## DATA PROVIDED
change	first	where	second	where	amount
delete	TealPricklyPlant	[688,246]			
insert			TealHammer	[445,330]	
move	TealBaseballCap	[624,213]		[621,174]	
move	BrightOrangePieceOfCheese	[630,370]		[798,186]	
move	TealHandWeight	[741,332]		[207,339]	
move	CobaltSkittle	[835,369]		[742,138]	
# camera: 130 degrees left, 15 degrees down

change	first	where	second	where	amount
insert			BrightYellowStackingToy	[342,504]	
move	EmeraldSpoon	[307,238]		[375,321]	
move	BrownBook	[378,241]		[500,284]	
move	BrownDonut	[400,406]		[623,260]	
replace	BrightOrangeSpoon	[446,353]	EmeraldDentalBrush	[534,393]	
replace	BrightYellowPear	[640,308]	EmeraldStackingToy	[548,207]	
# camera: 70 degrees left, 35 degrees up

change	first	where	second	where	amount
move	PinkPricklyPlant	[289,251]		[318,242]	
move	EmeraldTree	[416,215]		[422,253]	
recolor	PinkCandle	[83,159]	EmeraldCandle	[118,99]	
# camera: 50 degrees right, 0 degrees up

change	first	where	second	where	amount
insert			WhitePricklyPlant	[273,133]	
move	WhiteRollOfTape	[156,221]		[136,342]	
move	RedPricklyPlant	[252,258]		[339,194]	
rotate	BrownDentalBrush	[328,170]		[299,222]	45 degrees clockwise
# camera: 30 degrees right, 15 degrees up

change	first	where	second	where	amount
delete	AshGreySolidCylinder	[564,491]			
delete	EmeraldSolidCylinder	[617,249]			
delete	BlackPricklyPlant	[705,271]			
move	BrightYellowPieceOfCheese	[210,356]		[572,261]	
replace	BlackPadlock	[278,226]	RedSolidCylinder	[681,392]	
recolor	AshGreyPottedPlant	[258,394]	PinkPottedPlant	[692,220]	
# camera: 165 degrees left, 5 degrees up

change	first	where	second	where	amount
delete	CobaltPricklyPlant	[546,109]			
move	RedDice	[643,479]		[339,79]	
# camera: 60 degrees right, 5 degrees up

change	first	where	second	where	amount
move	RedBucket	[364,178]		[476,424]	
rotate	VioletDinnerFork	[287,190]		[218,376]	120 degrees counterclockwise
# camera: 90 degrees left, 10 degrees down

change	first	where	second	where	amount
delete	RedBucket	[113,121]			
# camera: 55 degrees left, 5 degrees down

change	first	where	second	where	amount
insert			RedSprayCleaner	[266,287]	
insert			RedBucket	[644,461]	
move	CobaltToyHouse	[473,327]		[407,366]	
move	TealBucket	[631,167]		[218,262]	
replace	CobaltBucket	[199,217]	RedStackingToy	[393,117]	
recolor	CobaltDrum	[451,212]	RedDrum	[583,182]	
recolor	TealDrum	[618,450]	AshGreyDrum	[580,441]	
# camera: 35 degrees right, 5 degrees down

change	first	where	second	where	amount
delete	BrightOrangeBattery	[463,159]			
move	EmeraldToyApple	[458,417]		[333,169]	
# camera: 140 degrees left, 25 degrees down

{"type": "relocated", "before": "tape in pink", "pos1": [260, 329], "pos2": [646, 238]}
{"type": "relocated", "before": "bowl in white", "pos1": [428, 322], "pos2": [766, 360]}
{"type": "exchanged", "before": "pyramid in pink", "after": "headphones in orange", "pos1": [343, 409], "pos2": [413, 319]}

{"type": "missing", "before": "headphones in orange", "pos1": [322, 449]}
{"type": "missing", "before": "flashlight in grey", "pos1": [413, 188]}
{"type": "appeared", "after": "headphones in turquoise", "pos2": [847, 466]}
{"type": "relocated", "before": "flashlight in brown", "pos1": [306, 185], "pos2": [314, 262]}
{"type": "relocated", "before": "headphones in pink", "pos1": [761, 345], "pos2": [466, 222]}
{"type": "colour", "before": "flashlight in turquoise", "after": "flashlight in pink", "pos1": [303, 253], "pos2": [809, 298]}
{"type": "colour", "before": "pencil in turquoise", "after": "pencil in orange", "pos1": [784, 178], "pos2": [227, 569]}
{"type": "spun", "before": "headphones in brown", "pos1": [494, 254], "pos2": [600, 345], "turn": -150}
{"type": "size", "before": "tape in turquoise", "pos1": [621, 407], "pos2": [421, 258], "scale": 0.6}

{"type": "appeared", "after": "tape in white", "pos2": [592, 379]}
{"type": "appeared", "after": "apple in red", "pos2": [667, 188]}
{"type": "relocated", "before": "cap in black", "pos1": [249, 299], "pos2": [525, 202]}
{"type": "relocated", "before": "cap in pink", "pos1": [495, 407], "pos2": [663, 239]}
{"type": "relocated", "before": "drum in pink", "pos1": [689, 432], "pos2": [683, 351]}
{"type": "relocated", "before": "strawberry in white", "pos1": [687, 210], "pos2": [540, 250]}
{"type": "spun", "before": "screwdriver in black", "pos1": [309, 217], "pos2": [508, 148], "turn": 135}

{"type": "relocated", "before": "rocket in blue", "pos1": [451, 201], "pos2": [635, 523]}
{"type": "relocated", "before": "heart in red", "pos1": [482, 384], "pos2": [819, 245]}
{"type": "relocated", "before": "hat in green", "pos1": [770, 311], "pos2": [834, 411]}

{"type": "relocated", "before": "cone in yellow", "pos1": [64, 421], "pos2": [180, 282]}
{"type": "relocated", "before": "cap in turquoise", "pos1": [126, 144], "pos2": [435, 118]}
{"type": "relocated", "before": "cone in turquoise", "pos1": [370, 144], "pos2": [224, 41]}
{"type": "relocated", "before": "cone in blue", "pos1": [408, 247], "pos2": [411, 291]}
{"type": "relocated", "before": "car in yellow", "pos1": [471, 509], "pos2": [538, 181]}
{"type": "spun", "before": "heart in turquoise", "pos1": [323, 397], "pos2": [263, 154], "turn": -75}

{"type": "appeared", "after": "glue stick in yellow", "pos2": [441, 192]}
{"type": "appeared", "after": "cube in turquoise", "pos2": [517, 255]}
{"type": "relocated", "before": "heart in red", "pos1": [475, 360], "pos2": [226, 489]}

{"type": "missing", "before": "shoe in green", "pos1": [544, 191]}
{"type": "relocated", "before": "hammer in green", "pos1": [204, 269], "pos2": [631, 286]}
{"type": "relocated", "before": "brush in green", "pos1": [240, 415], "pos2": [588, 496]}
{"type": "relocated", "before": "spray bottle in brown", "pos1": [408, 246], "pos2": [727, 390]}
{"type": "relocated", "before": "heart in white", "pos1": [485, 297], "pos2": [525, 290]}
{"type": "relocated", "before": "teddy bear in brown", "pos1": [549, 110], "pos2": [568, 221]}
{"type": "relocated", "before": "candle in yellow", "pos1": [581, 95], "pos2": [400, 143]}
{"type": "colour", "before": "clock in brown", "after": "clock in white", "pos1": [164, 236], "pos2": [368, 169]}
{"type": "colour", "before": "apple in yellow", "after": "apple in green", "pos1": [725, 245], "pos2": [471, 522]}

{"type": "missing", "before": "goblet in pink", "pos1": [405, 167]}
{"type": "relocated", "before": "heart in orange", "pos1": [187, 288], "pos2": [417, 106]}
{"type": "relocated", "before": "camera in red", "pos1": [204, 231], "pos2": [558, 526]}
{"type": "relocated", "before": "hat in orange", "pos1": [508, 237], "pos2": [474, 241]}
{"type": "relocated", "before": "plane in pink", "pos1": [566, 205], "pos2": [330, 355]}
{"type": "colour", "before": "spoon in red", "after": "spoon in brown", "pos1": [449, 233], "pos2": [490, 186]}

## REQUIRED ACTION
Your answer should reproduce each line of the listing that holds the word "rotate".

## EXERCISE RESPONSE
rotate	BrownDentalBrush	[328,170]		[299,222]	45 degrees clockwise
rotate	VioletDinnerFork	[287,190]		[218,376]	120 degrees counterclockwise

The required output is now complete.